(Data records)
%%

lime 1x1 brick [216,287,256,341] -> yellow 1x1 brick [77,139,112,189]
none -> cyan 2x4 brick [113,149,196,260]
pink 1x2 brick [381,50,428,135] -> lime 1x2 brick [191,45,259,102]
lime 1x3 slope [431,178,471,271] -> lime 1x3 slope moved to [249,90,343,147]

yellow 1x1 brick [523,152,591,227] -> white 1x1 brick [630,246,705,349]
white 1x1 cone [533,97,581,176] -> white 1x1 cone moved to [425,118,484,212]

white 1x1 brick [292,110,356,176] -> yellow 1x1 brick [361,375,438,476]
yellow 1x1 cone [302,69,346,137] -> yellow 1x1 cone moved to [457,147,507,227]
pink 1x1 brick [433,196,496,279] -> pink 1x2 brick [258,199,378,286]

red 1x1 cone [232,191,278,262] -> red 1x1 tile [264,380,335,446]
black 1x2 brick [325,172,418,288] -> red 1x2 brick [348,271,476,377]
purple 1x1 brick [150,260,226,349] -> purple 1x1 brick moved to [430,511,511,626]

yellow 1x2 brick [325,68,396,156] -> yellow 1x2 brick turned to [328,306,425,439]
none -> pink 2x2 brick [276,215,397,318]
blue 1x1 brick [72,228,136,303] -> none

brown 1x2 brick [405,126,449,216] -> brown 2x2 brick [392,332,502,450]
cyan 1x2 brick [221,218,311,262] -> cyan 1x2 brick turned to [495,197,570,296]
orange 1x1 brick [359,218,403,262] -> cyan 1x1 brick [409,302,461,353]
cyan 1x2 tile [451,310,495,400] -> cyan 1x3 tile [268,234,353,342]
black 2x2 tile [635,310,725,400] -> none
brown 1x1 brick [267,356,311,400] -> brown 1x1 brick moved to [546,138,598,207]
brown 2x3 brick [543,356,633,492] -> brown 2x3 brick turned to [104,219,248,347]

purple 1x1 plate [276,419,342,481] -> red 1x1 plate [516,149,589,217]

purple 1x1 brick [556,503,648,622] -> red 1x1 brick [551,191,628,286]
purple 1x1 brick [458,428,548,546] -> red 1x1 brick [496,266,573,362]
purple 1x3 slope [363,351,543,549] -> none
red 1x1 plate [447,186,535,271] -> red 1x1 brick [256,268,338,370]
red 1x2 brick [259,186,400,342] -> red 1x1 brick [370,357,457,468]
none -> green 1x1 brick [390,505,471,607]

%%

ABOUT THIS TASK ▸
Please give an exact copy of the lines above, beginning with the line containing "none -> cyan 2x4 brick [113,149,196,260]" and running through the line containing "pink 1x1 brick", and of no other lines.

RESPONSE ▸
none -> cyan 2x4 brick [113,149,196,260]
pink 1x2 brick [381,50,428,135] -> lime 1x2 brick [191,45,259,102]
lime 1x3 slope [431,178,471,271] -> lime 1x3 slope moved to [249,90,343,147]

yellow 1x1 brick [523,152,591,227] -> white 1x1 brick [630,246,705,349]
white 1x1 cone [533,97,581,176] -> white 1x1 cone moved to [425,118,484,212]

white 1x1 brick [292,110,356,176] -> yellow 1x1 brick [361,375,438,476]
yellow 1x1 cone [302,69,346,137] -> yellow 1x1 cone moved to [457,147,507,227]
pink 1x1 brick [433,196,496,279] -> pink 1x2 brick [258,199,378,286]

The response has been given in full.